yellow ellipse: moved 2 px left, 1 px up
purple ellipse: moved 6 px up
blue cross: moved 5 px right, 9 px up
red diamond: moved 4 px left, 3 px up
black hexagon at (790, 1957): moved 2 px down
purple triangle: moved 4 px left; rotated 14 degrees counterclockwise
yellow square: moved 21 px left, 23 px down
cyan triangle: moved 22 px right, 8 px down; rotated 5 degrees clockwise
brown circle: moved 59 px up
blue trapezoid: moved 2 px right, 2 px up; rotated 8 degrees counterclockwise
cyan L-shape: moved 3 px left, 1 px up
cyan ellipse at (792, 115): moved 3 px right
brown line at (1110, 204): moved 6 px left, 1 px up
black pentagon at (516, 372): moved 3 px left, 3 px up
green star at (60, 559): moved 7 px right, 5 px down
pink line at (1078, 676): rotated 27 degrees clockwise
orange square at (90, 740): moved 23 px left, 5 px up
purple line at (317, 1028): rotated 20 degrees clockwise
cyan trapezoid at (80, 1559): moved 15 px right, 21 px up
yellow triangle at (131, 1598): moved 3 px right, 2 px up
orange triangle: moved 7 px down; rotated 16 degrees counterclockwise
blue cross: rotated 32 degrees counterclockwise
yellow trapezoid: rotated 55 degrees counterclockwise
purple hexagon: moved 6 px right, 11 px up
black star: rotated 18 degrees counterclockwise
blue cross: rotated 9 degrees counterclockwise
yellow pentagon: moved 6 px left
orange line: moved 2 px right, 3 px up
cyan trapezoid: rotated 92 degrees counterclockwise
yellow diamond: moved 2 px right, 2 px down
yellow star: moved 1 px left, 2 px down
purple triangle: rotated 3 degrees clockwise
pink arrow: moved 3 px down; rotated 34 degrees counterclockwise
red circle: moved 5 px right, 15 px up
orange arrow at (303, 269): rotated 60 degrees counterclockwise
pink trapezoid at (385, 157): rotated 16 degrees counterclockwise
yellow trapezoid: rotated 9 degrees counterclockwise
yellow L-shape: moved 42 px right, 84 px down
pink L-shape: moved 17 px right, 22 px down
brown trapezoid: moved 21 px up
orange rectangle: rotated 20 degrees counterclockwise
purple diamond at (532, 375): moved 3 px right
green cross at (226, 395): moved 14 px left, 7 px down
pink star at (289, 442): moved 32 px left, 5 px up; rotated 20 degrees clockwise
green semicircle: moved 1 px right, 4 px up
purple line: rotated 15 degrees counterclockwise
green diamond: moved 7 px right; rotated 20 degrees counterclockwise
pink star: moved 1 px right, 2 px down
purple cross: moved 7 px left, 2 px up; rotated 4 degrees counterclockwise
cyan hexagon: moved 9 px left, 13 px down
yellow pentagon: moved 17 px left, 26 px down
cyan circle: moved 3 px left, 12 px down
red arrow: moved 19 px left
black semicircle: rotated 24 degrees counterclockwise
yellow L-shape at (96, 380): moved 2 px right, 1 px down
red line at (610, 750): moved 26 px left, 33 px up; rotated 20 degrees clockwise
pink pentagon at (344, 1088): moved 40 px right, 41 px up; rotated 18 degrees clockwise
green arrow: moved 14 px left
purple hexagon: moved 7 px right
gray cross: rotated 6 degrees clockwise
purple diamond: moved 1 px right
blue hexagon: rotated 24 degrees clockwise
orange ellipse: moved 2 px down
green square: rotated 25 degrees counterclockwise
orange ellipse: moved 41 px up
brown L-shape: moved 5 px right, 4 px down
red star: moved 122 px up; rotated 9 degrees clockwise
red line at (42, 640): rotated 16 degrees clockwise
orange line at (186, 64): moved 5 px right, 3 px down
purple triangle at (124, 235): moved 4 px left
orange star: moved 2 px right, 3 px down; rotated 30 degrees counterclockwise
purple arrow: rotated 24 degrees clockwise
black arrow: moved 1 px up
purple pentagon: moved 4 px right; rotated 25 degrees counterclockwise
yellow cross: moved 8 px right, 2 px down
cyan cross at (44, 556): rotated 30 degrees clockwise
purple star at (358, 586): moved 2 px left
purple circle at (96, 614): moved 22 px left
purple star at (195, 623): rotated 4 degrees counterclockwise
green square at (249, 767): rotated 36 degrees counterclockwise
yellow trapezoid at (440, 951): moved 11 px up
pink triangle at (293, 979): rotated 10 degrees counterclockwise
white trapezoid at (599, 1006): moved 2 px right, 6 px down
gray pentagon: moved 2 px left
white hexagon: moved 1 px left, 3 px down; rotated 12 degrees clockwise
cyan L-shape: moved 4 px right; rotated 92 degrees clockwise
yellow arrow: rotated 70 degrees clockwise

──────────────────────────────

Brief: Find every line in the records that contains the string "star", matching case exactly, and copy each of those lines.

Reply:
green star at (60, 559): moved 7 px right, 5 px down
black star: rotated 18 degrees counterclockwise
yellow star: moved 1 px left, 2 px down
pink star at (289, 442): moved 32 px left, 5 px up; rotated 20 degrees clockwise
pink star: moved 1 px right, 2 px down
red star: moved 122 px up; rotated 9 degrees clockwise
orange star: moved 2 px right, 3 px down; rotated 30 degrees counterclockwise
purple star at (358, 586): moved 2 px left
purple star at (195, 623): rotated 4 degrees counterclockwise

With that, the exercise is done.